# [Frame-by-frame shape edits]
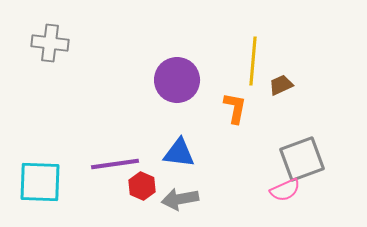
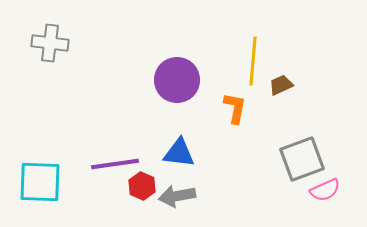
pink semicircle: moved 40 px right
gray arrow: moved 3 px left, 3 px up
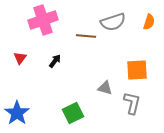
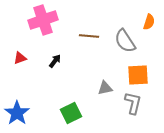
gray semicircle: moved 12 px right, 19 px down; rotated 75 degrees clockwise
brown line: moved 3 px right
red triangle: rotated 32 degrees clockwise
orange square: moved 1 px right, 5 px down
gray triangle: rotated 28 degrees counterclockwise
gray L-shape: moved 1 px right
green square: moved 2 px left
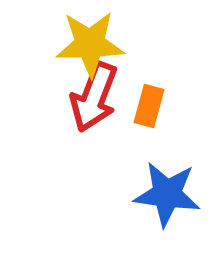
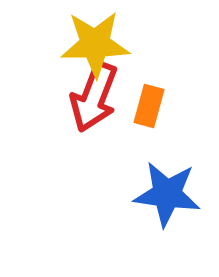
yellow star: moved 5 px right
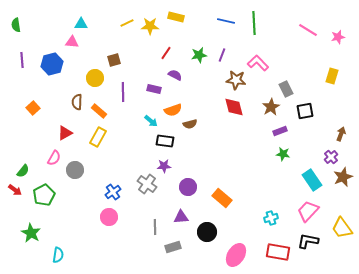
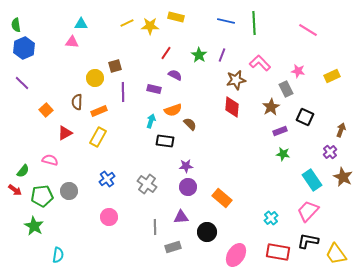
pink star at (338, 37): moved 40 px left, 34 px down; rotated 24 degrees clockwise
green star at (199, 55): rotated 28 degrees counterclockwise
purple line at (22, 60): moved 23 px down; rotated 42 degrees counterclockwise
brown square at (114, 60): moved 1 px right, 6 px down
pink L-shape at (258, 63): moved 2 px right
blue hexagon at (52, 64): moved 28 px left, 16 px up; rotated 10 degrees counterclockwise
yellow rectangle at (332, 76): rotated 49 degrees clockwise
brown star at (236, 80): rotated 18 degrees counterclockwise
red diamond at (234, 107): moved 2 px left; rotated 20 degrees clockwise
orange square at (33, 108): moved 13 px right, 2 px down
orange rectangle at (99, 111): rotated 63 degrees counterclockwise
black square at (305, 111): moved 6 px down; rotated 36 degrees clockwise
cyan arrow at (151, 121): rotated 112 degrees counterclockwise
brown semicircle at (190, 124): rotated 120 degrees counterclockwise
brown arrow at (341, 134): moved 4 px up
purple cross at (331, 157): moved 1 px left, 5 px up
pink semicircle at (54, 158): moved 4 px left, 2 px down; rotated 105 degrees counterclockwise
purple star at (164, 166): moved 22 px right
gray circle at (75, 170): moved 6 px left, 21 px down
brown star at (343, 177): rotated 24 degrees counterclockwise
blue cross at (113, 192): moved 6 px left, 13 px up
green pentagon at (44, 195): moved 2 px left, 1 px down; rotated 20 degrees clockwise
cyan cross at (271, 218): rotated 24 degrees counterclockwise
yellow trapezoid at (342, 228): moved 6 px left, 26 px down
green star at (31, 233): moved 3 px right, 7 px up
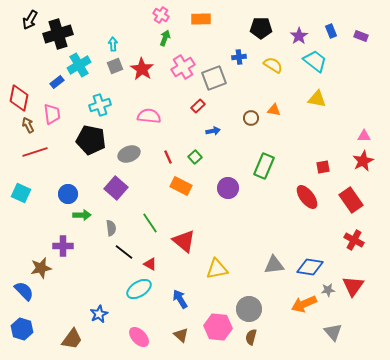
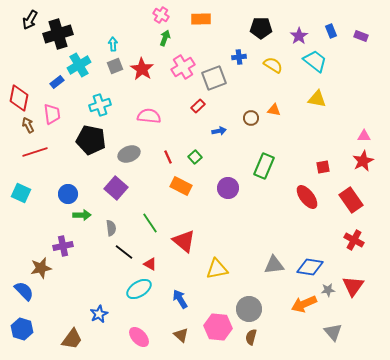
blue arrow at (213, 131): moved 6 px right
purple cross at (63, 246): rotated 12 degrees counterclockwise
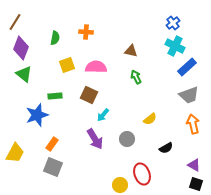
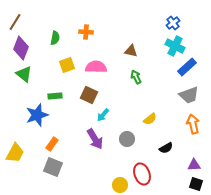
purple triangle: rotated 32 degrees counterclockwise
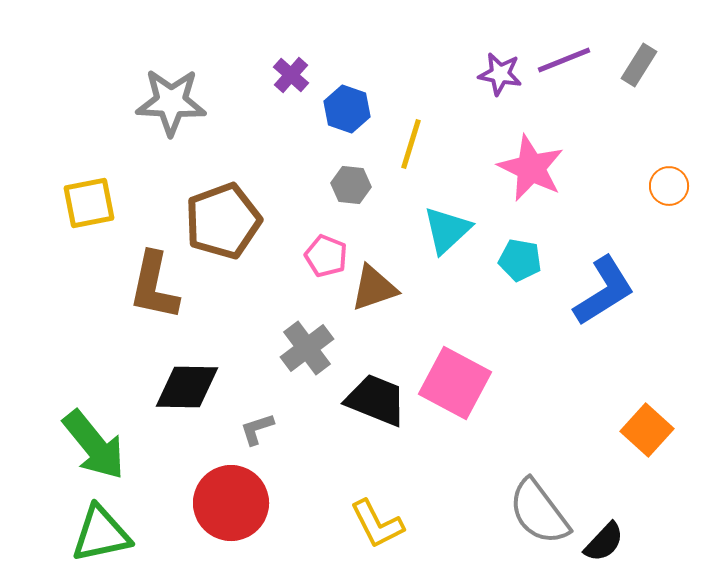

==

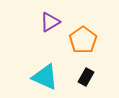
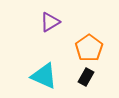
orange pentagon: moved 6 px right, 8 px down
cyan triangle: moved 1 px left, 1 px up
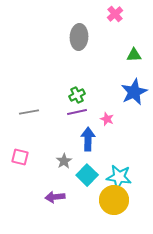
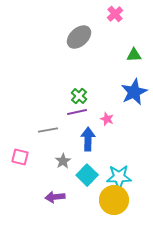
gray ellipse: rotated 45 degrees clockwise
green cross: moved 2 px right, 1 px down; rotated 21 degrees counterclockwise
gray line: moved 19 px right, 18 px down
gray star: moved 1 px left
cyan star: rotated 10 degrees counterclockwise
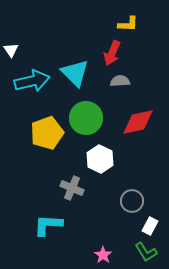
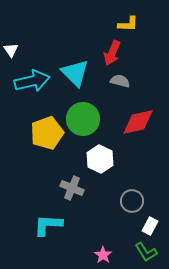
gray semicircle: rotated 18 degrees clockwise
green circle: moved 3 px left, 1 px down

# [Work request]
Looking through the data above, count the lines that include the string "green" and give only the count.

# [Your response]
6